Print the data below exactly, but only the lines from the one containing "(675, 162) = (544, 496): none" down to the one containing "camera: 110 degrees right, 0 degrees up", inclusive.

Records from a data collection
══════════

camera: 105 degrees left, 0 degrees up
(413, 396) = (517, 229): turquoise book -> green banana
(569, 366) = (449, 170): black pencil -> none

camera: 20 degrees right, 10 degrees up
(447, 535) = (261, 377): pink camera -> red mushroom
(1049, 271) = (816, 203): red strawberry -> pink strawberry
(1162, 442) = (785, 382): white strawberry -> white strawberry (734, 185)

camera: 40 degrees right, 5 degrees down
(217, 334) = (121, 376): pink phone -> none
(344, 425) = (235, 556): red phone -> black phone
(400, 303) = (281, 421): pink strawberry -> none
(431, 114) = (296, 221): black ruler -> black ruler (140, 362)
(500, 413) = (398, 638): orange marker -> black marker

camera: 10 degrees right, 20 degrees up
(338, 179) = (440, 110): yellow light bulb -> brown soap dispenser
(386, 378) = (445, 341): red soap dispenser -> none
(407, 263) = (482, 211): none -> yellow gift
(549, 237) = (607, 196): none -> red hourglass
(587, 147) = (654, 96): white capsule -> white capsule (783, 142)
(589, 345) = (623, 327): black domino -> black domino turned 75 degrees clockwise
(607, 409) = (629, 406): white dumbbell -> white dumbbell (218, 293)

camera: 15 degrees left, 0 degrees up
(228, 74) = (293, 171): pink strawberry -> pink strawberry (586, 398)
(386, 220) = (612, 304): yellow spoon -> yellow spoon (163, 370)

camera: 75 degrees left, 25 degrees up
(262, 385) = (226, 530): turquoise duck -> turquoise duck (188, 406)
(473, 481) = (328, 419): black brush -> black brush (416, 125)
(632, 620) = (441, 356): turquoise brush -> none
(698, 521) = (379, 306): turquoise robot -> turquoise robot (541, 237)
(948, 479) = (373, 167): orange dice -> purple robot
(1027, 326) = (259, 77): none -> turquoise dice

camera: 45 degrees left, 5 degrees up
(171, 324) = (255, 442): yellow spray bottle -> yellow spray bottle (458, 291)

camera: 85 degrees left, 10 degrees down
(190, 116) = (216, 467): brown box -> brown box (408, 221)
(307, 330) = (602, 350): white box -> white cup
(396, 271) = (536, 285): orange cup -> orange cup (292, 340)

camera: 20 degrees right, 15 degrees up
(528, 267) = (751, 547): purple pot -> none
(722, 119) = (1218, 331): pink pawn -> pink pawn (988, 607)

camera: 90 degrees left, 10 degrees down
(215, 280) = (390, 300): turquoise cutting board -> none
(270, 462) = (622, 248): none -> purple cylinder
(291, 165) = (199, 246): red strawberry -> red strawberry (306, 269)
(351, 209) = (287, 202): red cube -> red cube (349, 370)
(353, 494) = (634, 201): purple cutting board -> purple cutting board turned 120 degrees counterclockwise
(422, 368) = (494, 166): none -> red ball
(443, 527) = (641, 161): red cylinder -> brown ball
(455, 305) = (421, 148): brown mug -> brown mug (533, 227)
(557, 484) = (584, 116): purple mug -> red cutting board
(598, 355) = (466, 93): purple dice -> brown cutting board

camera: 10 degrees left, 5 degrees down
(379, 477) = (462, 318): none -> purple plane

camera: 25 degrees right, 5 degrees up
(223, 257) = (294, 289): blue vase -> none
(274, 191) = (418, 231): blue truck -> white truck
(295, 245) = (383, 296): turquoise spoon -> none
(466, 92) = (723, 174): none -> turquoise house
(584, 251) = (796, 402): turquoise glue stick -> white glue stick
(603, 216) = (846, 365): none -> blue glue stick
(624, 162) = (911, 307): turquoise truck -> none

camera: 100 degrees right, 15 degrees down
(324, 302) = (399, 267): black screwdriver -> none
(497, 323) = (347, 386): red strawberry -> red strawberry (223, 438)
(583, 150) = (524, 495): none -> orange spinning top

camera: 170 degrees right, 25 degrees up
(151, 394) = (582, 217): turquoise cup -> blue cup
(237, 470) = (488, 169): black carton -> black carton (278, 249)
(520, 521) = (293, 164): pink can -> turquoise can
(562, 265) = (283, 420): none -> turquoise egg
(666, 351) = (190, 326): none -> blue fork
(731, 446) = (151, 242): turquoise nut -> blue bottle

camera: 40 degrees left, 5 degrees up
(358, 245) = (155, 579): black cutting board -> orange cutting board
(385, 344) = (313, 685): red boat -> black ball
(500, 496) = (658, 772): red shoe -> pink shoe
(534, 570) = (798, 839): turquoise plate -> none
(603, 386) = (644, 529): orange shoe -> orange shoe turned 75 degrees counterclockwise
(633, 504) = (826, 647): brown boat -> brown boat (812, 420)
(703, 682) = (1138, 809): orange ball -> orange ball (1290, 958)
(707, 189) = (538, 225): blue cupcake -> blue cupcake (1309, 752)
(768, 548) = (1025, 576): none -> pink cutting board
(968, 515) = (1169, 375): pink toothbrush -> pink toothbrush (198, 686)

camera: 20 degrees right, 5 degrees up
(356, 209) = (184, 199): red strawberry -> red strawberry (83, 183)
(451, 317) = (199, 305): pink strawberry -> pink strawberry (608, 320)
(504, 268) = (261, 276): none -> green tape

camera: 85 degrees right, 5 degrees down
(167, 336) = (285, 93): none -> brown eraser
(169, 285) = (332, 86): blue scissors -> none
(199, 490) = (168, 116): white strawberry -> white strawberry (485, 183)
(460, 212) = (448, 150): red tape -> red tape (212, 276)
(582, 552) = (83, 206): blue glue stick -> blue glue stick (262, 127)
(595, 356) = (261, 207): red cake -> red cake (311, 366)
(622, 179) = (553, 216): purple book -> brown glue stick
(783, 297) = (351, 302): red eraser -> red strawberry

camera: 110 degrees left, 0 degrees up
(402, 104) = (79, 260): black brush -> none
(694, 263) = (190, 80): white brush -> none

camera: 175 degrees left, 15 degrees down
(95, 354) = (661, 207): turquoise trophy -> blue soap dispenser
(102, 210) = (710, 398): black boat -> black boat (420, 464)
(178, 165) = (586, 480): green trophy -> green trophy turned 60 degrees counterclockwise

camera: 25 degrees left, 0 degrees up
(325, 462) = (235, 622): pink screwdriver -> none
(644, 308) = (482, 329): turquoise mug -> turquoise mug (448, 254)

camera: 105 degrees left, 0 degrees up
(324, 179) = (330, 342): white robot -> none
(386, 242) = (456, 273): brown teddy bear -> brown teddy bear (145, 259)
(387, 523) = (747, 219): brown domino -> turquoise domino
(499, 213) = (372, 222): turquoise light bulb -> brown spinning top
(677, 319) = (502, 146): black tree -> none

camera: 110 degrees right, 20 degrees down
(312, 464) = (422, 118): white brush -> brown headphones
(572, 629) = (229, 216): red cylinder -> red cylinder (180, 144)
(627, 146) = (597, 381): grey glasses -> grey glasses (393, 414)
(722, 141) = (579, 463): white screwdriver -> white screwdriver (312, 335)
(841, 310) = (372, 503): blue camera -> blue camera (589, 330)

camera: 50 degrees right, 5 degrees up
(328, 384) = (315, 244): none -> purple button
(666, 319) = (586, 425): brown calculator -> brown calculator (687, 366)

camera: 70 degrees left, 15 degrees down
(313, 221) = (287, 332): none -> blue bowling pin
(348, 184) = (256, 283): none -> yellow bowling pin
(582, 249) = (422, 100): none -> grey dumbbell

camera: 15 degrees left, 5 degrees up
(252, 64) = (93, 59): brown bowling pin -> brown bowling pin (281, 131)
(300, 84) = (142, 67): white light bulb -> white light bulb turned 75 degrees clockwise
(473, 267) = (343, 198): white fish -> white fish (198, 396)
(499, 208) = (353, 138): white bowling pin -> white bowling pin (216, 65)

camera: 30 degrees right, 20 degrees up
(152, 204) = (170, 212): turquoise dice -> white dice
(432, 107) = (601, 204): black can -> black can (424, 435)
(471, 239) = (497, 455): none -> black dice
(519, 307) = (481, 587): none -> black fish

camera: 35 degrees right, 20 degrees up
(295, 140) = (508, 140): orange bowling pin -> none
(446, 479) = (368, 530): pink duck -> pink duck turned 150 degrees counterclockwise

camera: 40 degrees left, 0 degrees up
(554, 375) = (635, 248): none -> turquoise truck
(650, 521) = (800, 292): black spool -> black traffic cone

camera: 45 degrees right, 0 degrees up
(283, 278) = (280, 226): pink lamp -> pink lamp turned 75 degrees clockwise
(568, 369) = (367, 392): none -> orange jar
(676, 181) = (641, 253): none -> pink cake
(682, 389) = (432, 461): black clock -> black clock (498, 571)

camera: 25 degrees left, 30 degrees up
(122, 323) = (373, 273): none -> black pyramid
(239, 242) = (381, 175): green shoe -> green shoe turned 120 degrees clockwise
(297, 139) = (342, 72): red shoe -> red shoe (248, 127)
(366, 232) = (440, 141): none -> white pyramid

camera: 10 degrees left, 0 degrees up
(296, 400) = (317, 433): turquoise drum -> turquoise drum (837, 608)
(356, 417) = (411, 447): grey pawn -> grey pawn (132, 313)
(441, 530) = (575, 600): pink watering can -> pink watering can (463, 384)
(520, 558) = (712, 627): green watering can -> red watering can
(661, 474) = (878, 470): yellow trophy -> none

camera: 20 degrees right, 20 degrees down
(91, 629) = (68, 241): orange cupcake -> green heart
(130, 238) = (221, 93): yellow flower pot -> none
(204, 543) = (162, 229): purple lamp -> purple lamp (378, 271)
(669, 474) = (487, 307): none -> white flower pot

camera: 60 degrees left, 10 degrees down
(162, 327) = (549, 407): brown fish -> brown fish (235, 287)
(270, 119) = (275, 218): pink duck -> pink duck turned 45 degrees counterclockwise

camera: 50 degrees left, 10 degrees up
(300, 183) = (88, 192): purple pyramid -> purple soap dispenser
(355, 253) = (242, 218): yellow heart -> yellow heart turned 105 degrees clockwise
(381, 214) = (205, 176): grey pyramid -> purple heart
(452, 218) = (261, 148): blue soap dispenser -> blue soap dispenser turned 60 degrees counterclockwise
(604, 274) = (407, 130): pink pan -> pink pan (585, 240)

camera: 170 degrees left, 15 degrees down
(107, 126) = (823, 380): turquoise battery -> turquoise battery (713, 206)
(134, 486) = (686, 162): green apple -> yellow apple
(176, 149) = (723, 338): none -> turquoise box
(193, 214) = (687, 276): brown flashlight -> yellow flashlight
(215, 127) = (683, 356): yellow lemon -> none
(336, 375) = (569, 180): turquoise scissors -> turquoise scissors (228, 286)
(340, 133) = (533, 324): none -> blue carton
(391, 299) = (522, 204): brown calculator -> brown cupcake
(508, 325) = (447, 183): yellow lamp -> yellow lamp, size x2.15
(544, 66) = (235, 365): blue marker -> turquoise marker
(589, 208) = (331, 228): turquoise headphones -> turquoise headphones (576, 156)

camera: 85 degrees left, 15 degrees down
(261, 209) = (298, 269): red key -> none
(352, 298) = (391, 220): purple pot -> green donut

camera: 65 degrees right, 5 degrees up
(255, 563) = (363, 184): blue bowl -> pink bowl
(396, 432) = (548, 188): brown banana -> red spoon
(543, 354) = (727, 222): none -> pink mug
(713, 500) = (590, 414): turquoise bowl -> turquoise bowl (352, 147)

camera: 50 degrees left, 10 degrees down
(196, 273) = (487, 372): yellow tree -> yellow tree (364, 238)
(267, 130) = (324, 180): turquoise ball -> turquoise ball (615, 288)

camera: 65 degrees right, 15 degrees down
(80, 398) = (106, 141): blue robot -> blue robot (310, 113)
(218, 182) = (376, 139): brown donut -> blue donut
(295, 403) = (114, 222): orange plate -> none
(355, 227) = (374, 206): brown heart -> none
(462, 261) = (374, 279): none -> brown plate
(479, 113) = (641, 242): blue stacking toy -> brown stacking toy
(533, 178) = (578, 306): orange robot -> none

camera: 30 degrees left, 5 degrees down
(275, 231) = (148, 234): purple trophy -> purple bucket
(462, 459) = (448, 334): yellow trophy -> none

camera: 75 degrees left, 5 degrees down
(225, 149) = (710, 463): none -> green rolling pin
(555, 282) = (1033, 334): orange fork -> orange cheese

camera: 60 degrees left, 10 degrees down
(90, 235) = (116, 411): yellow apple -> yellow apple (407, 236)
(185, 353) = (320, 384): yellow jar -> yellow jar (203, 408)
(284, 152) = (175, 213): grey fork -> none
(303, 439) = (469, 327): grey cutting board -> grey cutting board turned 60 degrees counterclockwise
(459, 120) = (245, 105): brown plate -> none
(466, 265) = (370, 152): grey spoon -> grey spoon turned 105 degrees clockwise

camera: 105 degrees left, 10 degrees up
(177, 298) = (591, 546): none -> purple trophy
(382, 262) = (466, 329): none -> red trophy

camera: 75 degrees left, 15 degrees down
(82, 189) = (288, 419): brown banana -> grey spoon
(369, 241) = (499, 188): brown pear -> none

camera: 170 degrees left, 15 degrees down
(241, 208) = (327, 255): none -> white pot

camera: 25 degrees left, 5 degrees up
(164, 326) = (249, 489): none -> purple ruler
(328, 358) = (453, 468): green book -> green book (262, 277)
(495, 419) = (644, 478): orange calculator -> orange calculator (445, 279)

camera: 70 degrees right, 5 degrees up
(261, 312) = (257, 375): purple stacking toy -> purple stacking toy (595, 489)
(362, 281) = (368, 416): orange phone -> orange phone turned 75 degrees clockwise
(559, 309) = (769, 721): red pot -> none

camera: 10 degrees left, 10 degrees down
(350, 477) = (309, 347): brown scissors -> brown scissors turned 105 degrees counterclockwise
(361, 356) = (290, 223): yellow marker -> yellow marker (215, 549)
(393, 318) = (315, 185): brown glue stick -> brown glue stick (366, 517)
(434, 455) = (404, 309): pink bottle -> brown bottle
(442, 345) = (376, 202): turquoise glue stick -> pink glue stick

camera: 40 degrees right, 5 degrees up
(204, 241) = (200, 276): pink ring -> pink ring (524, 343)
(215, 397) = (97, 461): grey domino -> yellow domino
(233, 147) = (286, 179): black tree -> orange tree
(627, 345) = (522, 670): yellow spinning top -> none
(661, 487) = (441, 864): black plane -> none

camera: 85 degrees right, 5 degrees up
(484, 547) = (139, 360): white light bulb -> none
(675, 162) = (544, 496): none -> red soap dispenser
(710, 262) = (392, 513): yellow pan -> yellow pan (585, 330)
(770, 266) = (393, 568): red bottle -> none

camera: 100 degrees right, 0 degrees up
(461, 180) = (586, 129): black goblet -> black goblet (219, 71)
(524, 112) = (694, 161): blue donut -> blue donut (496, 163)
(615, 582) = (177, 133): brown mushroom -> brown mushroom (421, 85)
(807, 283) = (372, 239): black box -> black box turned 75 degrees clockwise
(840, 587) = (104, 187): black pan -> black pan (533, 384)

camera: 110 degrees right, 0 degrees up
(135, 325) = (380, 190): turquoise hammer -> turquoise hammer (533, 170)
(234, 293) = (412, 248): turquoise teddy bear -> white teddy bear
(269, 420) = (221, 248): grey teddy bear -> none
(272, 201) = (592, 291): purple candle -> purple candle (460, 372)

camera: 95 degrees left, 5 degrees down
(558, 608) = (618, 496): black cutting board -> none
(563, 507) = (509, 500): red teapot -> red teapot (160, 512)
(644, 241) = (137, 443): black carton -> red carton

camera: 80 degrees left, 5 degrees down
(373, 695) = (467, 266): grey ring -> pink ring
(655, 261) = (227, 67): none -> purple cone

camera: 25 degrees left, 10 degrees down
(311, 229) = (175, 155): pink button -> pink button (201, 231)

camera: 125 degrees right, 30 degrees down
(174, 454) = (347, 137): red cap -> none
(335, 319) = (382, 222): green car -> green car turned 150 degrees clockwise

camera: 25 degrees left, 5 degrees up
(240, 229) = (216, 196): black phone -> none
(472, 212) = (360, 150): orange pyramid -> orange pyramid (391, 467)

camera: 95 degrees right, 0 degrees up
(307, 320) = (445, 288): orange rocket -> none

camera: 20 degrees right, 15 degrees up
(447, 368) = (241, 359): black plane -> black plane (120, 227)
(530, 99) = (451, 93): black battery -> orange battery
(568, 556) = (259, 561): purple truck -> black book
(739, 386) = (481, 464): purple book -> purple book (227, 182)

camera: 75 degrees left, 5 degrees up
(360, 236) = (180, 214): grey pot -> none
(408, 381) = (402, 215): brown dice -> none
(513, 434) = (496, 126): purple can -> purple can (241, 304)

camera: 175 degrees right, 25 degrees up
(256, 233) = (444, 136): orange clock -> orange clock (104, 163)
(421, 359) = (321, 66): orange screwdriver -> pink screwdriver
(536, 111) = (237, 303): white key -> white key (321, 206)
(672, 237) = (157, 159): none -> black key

══════════

> _Your response_
(675, 162) = (544, 496): none -> red soap dispenser
(710, 262) = (392, 513): yellow pan -> yellow pan (585, 330)
(770, 266) = (393, 568): red bottle -> none

camera: 100 degrees right, 0 degrees up
(461, 180) = (586, 129): black goblet -> black goblet (219, 71)
(524, 112) = (694, 161): blue donut -> blue donut (496, 163)
(615, 582) = (177, 133): brown mushroom -> brown mushroom (421, 85)
(807, 283) = (372, 239): black box -> black box turned 75 degrees clockwise
(840, 587) = (104, 187): black pan -> black pan (533, 384)

camera: 110 degrees right, 0 degrees up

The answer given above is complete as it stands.